─── SUPPLIED MATERIAL

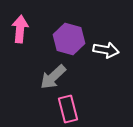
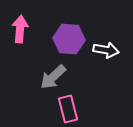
purple hexagon: rotated 12 degrees counterclockwise
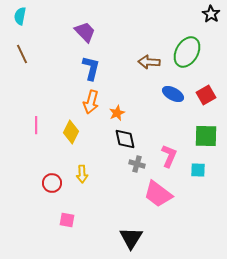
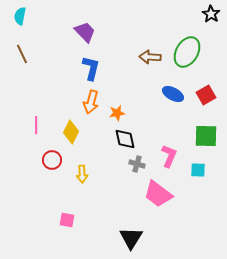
brown arrow: moved 1 px right, 5 px up
orange star: rotated 14 degrees clockwise
red circle: moved 23 px up
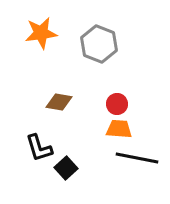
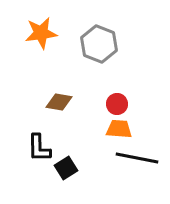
black L-shape: rotated 16 degrees clockwise
black square: rotated 10 degrees clockwise
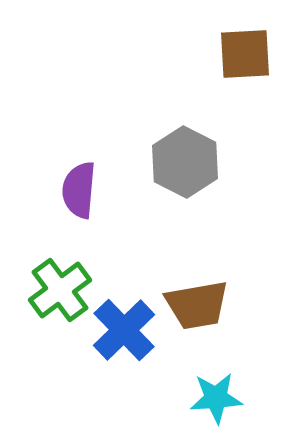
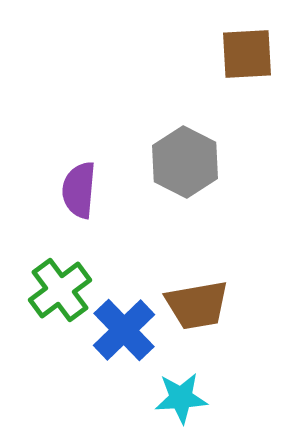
brown square: moved 2 px right
cyan star: moved 35 px left
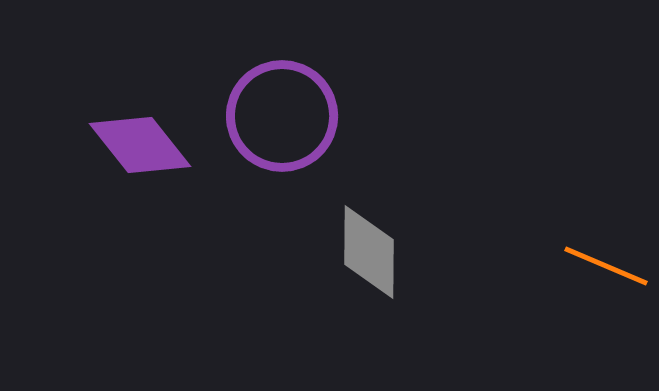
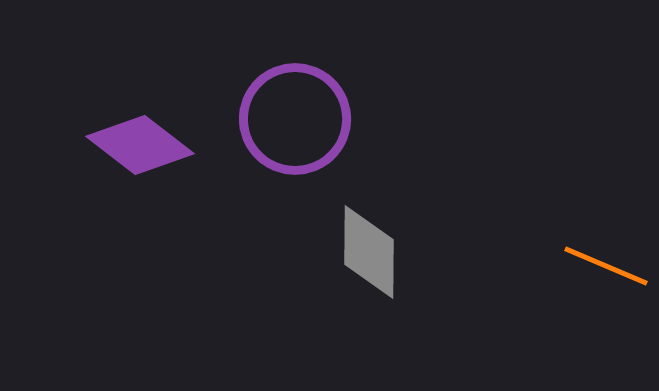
purple circle: moved 13 px right, 3 px down
purple diamond: rotated 14 degrees counterclockwise
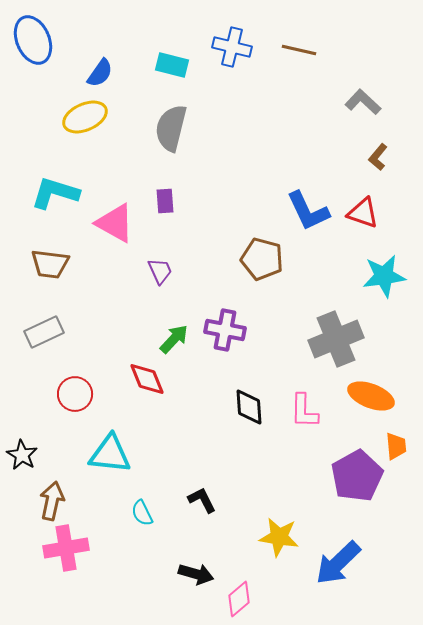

──────

## TASK OBJECTIVE
Copy out the lines above word for word, leaving out the pictures.

## RESPONSE TO THE EXERCISE
purple hexagon: rotated 12 degrees counterclockwise
brown arrow: moved 1 px right, 5 px up
orange star: rotated 14 degrees clockwise
red circle: moved 23 px up
black L-shape: rotated 16 degrees clockwise
black square: rotated 10 degrees clockwise
brown square: moved 2 px right
cyan star: moved 35 px left
purple circle: moved 13 px right, 3 px down
purple diamond: rotated 14 degrees counterclockwise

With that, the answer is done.